■ **Problem to solve**:
What is needed is a faithful transcription of all the data below, pictures excluded.

■ **Data records**:
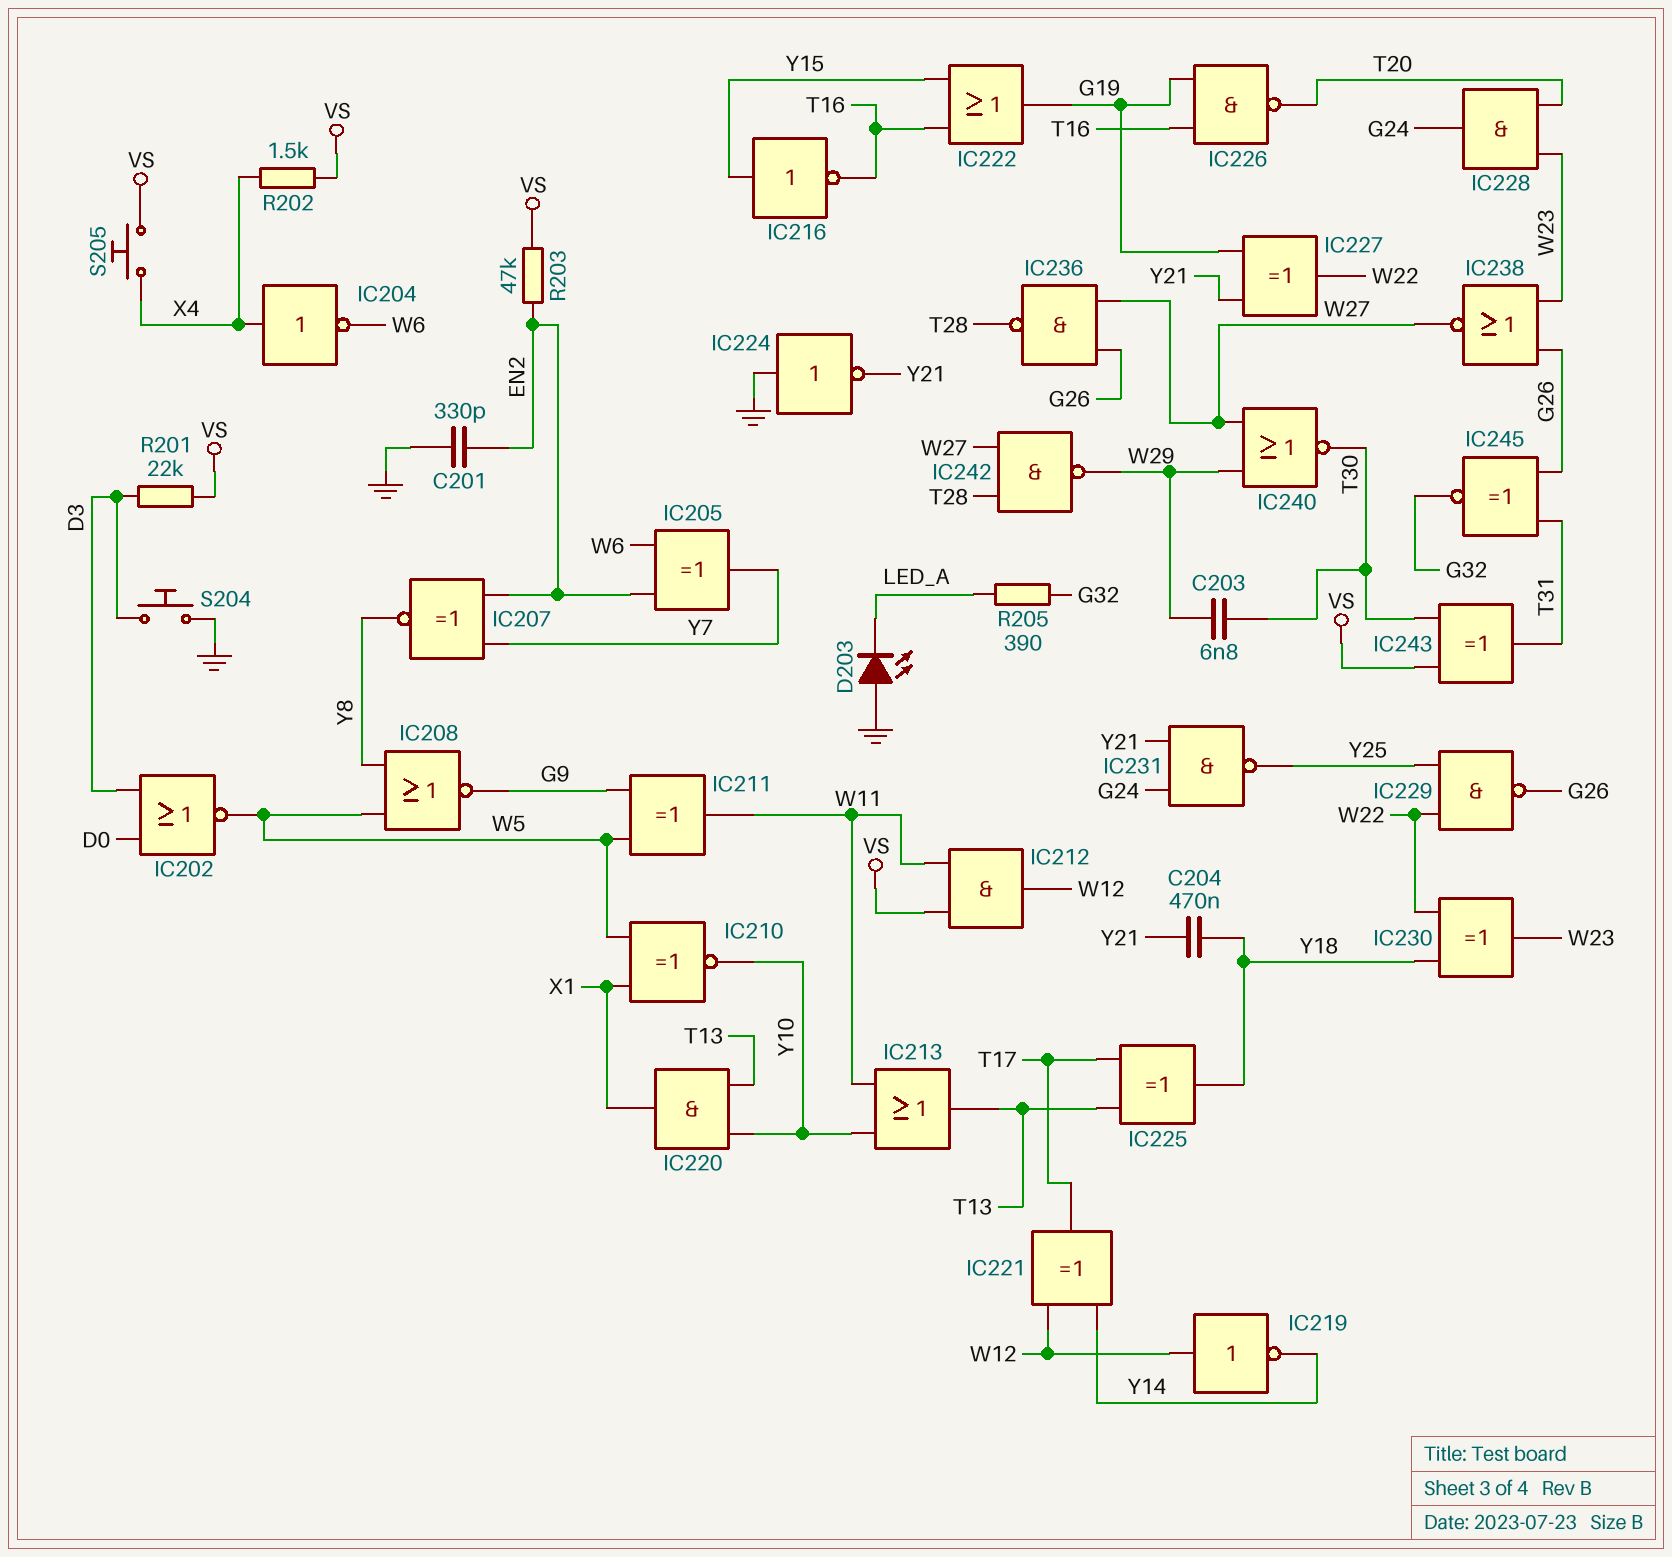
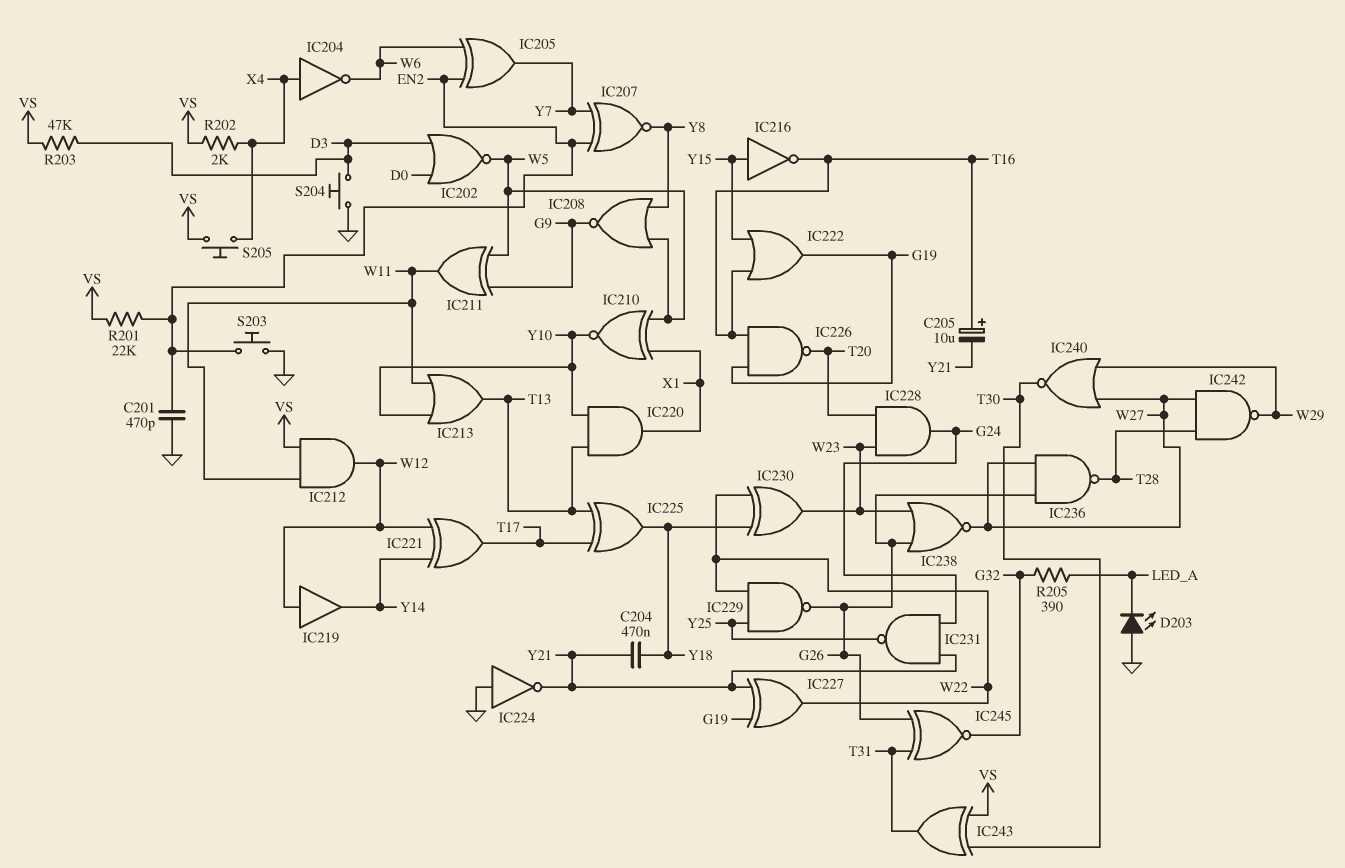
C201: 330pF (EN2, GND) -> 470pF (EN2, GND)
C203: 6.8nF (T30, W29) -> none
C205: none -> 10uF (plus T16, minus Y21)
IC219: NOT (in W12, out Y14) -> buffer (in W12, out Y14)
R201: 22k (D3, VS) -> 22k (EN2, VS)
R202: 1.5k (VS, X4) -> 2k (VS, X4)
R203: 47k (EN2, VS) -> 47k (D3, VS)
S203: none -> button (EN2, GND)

■ **Result for this exercise**:
C201: 330pF (EN2, GND) -> 470pF (EN2, GND)
C203: 6.8nF (T30, W29) -> none
C205: none -> 10uF (plus T16, minus Y21)
IC219: NOT (in W12, out Y14) -> buffer (in W12, out Y14)
R201: 22k (D3, VS) -> 22k (EN2, VS)
R202: 1.5k (VS, X4) -> 2k (VS, X4)
R203: 47k (EN2, VS) -> 47k (D3, VS)
S203: none -> button (EN2, GND)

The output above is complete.